WHAT TO PRODUCE:
Hand back the entries exactly as written, minus every picture.

[Edit difference data]
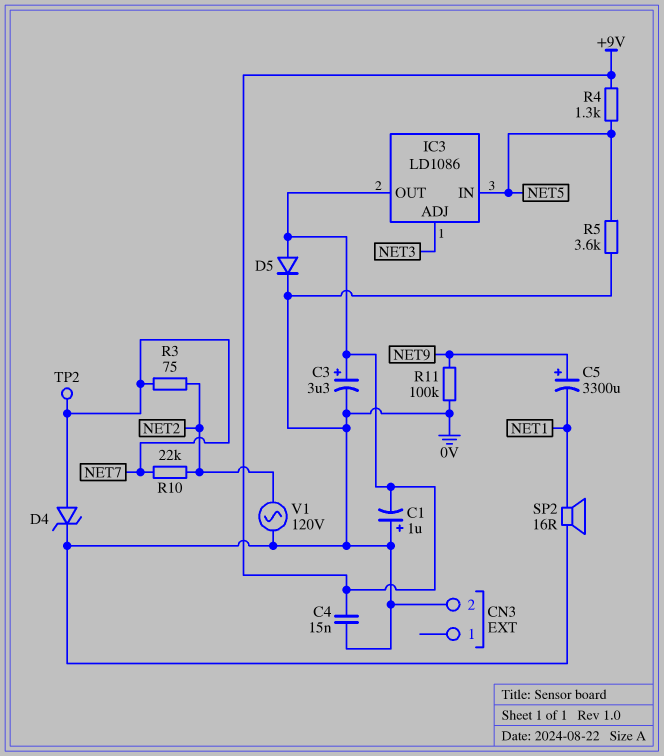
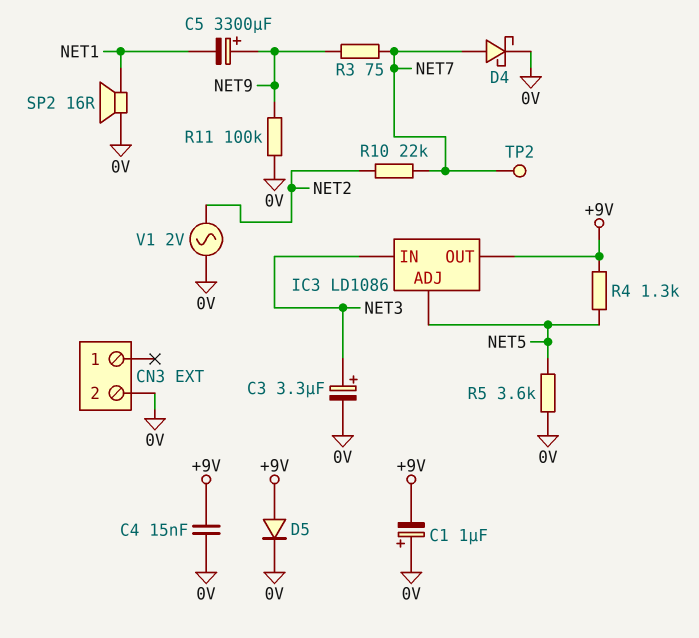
C3: 3.3uF (plus +9V, minus 0V) -> 3.3uF (plus NET3, minus 0V)
D4: zener (A NET7, K 0V) -> schottky (A NET7, K 0V)
IC3 pin ADJ: NET3 -> NET5
IC3 pin IN: NET5 -> NET3
R3: 75 (NET2, NET7) -> 75 (NET7, NET9)
V1: AC 120V (0V, NET2) -> AC 2V (0V, NET2)

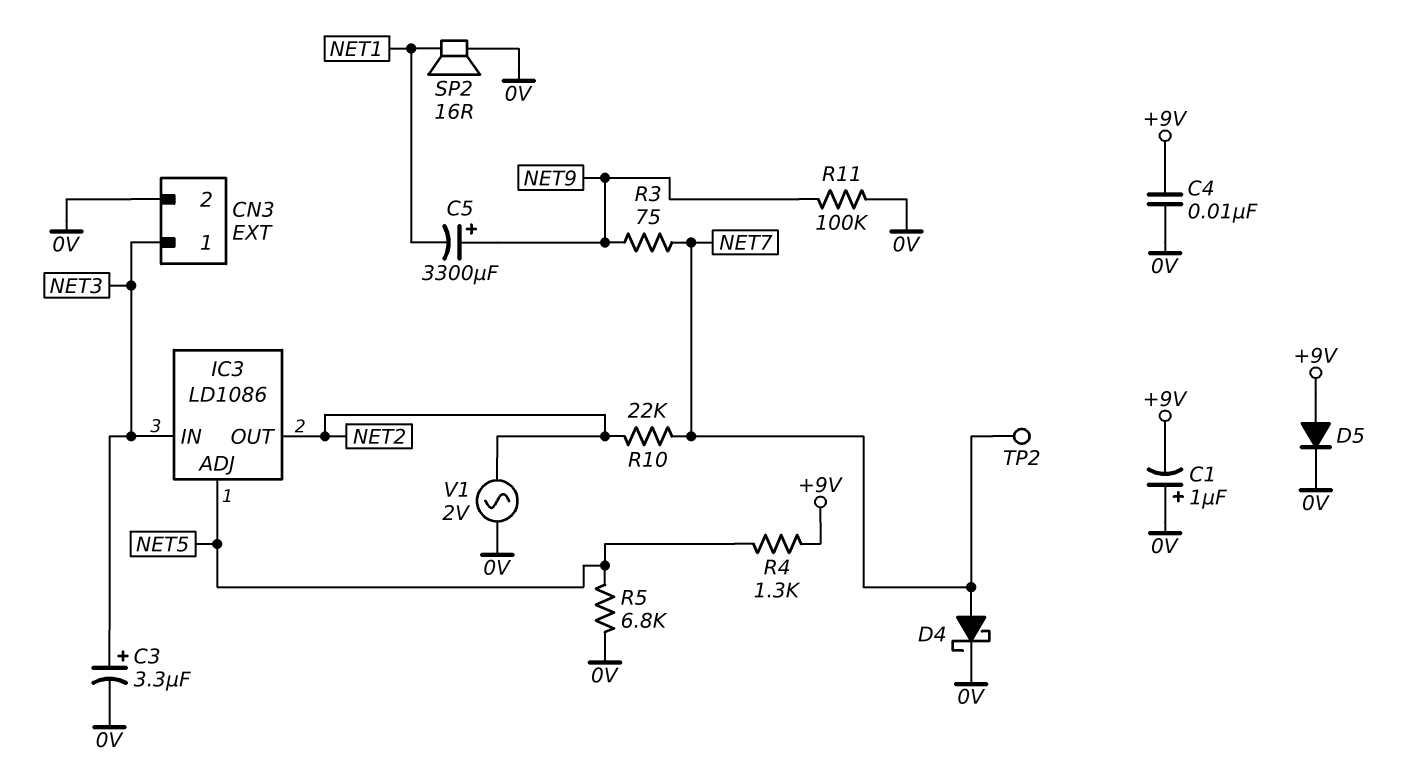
C4: 15nF (+9V, 0V) -> 10nF (+9V, 0V)
CN3 pin 1: none -> NET3
IC3 pin OUT: +9V -> NET2
R5: 3.6k (0V, NET5) -> 6.8k (0V, NET5)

RESULT OF THE TASK:
C3: 3.3uF (plus +9V, minus 0V) -> 3.3uF (plus NET3, minus 0V)
D4: zener (A NET7, K 0V) -> schottky (A NET7, K 0V)
IC3 pin ADJ: NET3 -> NET5
IC3 pin IN: NET5 -> NET3
R3: 75 (NET2, NET7) -> 75 (NET7, NET9)
V1: AC 120V (0V, NET2) -> AC 2V (0V, NET2)

C4: 15nF (+9V, 0V) -> 10nF (+9V, 0V)
CN3 pin 1: none -> NET3
IC3 pin OUT: +9V -> NET2
R5: 3.6k (0V, NET5) -> 6.8k (0V, NET5)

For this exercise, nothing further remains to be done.